(Extracted data entries)
****
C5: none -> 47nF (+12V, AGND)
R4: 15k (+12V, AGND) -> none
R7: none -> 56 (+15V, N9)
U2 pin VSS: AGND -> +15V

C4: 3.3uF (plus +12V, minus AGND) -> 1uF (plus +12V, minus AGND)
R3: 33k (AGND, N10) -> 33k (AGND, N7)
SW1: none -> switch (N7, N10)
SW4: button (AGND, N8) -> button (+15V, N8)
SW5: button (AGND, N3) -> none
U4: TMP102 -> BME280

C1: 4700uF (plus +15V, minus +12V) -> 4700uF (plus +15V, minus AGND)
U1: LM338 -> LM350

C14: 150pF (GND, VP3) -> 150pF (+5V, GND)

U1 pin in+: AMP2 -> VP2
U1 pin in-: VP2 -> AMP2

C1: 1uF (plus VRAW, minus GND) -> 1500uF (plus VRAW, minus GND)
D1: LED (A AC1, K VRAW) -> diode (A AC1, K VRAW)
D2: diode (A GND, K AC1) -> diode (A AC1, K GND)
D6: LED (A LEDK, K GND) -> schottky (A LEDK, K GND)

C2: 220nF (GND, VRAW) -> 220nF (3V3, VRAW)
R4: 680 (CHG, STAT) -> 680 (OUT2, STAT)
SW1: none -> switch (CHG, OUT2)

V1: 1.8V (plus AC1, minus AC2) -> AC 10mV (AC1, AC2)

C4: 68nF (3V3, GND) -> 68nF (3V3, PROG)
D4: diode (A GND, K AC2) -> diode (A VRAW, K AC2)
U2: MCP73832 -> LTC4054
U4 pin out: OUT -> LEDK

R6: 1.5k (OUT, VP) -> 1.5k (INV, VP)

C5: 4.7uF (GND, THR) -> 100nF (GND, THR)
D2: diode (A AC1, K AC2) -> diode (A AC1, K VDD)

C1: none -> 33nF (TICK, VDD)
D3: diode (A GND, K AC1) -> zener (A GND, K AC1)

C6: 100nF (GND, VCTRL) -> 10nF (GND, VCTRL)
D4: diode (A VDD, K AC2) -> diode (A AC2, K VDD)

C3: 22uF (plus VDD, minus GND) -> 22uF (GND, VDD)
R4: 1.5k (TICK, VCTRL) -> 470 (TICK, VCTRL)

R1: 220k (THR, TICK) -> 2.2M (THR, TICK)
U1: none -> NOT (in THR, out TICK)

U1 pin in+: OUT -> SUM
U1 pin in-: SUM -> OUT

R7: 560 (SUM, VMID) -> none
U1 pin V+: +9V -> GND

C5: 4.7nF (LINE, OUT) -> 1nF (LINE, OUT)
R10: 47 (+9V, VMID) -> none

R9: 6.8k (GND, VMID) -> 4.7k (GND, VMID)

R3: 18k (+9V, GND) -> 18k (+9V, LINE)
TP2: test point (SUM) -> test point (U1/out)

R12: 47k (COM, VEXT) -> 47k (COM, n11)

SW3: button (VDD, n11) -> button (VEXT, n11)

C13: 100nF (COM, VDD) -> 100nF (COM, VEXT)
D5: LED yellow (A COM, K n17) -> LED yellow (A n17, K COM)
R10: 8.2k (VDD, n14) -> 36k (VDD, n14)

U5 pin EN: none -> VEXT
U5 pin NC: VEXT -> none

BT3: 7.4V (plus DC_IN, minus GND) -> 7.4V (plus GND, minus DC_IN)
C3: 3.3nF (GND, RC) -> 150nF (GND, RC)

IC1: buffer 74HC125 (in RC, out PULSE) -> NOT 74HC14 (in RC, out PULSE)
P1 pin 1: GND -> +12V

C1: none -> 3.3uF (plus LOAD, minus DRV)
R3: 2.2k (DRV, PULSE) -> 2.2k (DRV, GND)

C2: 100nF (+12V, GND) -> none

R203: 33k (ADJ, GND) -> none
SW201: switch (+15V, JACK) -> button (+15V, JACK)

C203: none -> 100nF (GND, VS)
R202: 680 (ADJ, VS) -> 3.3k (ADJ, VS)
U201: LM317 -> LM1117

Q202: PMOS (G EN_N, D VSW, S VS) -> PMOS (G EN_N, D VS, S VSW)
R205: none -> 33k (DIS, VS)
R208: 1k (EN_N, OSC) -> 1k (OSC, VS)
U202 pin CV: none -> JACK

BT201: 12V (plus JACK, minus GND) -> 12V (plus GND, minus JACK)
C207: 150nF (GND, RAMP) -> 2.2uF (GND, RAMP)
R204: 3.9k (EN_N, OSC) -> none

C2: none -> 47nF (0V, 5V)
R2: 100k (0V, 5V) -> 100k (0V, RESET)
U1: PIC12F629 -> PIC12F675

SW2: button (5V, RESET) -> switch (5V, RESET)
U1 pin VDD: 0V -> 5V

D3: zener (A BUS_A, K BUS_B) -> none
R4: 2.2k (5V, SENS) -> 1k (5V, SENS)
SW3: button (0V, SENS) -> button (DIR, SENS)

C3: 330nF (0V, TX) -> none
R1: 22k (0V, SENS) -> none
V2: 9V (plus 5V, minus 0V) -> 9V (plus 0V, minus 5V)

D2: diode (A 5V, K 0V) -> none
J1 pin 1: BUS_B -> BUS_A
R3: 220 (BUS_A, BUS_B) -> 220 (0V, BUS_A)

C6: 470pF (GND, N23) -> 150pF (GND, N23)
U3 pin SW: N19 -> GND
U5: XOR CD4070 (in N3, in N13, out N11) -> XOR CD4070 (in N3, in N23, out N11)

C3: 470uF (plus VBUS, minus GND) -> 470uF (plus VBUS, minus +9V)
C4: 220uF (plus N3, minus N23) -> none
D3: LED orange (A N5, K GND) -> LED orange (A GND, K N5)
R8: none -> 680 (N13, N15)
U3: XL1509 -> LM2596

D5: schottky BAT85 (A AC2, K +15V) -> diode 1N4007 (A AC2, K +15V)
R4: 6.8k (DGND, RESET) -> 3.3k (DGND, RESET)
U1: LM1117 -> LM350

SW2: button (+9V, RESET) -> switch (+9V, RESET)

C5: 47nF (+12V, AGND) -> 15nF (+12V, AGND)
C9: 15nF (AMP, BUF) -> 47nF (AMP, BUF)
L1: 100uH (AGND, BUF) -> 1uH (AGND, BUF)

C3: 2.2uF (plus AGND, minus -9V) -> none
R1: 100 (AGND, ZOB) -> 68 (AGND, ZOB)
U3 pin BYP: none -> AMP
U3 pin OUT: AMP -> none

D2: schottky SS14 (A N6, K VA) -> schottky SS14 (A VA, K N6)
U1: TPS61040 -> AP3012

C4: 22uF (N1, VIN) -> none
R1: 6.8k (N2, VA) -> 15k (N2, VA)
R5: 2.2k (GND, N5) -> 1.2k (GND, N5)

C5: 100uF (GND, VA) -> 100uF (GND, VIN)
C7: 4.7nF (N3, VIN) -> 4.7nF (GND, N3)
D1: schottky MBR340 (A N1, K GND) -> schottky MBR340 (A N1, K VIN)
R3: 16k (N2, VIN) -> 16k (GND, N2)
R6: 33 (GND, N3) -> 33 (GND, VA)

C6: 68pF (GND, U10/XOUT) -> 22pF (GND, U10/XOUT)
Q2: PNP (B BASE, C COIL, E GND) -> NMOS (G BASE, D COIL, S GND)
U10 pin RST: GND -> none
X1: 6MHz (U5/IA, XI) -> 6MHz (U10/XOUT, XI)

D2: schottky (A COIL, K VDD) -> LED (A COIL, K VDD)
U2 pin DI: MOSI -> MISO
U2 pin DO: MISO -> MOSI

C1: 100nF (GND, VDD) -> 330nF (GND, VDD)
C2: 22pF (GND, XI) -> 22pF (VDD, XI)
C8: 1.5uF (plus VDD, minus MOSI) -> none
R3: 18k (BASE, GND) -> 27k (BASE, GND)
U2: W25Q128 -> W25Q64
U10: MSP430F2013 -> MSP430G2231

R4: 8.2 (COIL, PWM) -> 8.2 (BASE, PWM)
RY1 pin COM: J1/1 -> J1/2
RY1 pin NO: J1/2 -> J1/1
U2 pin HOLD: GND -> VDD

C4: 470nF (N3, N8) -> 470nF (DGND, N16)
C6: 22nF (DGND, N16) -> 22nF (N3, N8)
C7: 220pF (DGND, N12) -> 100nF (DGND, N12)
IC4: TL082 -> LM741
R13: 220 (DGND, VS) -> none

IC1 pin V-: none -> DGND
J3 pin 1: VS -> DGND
****
Assignment.
There is a run of lines above from the one with "U1 pin VDD: 0V -> 5V" to the one with "R3: 220 (BUS_A, BUS_B) -> 220 (0V, BUS_A)"; print exactly that run, both ends included, and nothing else.

Solution to this exercise.
U1 pin VDD: 0V -> 5V

D3: zener (A BUS_A, K BUS_B) -> none
R4: 2.2k (5V, SENS) -> 1k (5V, SENS)
SW3: button (0V, SENS) -> button (DIR, SENS)

C3: 330nF (0V, TX) -> none
R1: 22k (0V, SENS) -> none
V2: 9V (plus 5V, minus 0V) -> 9V (plus 0V, minus 5V)

D2: diode (A 5V, K 0V) -> none
J1 pin 1: BUS_B -> BUS_A
R3: 220 (BUS_A, BUS_B) -> 220 (0V, BUS_A)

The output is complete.